→ TASK STATEMENT
Copy nothing but the lines below running from the line containing "D3: LED blue" through the line containing "R2: 6.8k (LINE, OUT) -> 510 (LINE, OUT)", both end lines included.

→ Content revision data
----------------------------------------

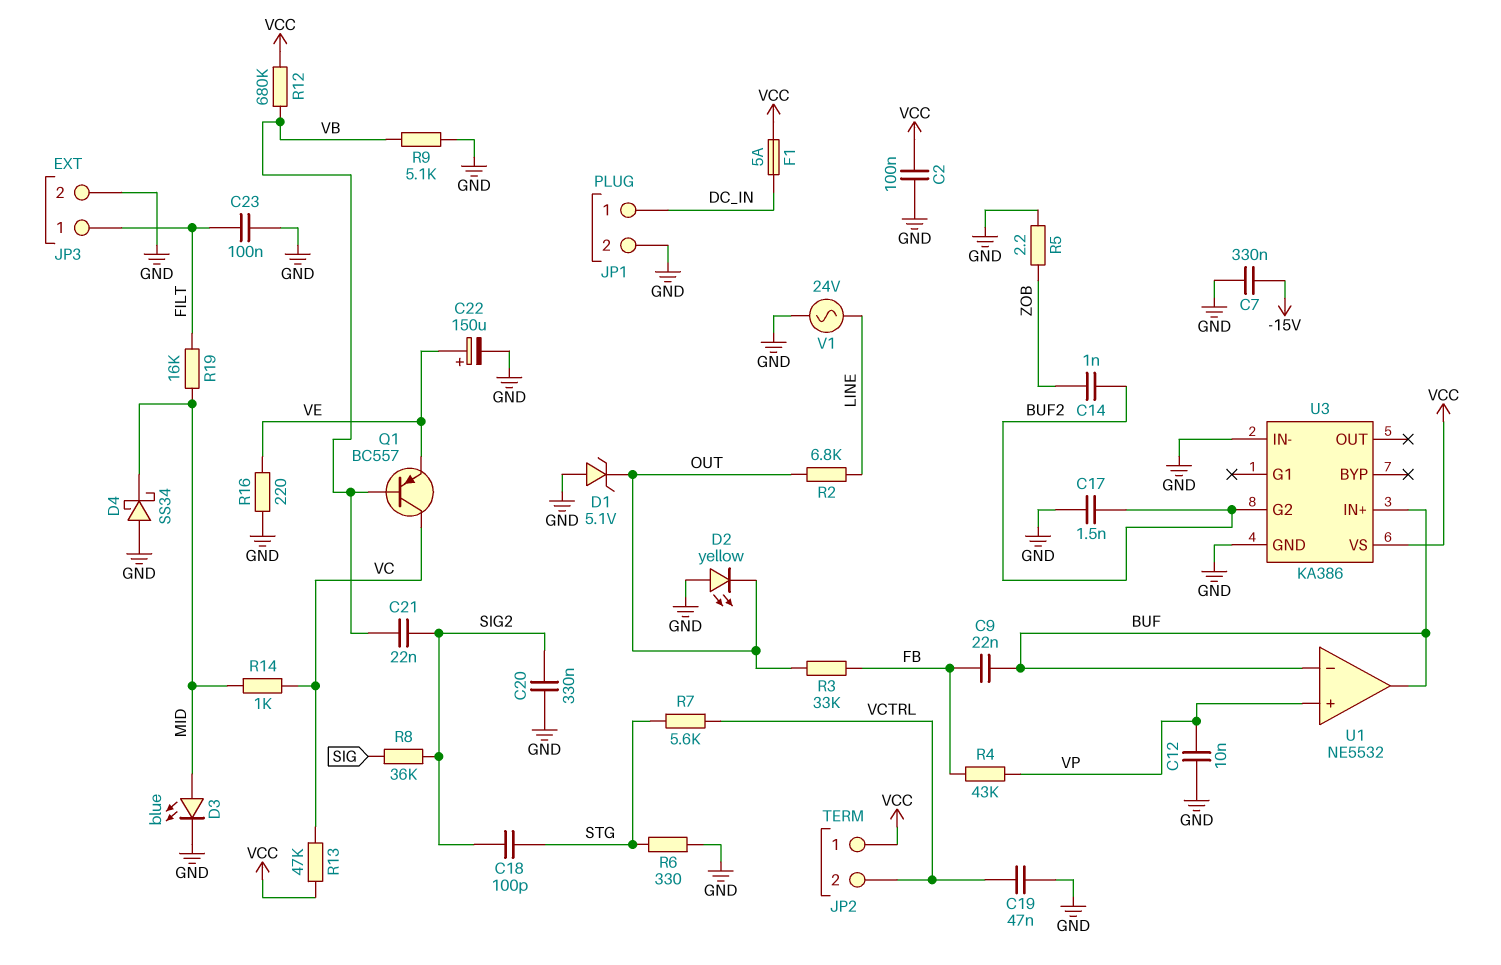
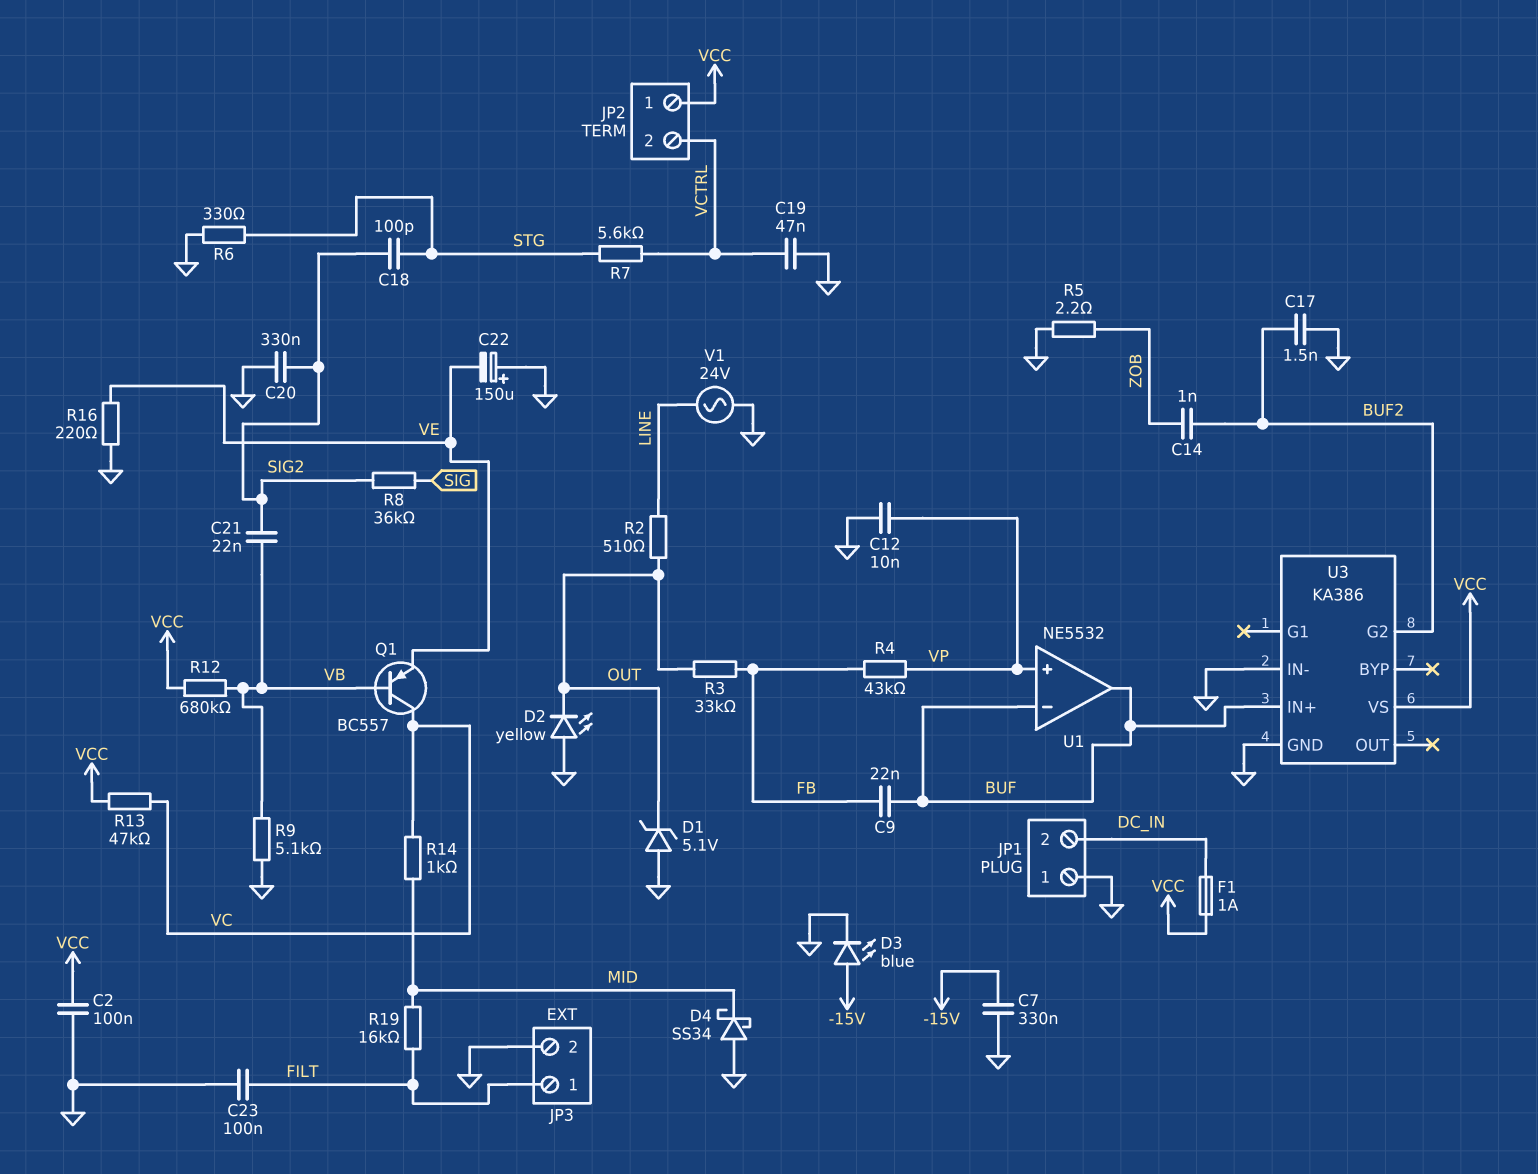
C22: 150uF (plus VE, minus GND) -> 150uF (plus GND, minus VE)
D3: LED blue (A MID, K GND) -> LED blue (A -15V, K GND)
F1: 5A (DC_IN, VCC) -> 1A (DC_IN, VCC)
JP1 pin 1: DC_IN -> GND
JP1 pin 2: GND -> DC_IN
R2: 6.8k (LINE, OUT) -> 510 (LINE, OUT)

----------------------------------------

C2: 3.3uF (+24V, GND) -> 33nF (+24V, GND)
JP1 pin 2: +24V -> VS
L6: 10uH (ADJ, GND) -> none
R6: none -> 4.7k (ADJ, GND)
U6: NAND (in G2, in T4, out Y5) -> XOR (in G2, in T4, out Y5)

----------------------------------------

→ SOLUTION FOR THIS TASK
D3: LED blue (A MID, K GND) -> LED blue (A -15V, K GND)
F1: 5A (DC_IN, VCC) -> 1A (DC_IN, VCC)
JP1 pin 1: DC_IN -> GND
JP1 pin 2: GND -> DC_IN
R2: 6.8k (LINE, OUT) -> 510 (LINE, OUT)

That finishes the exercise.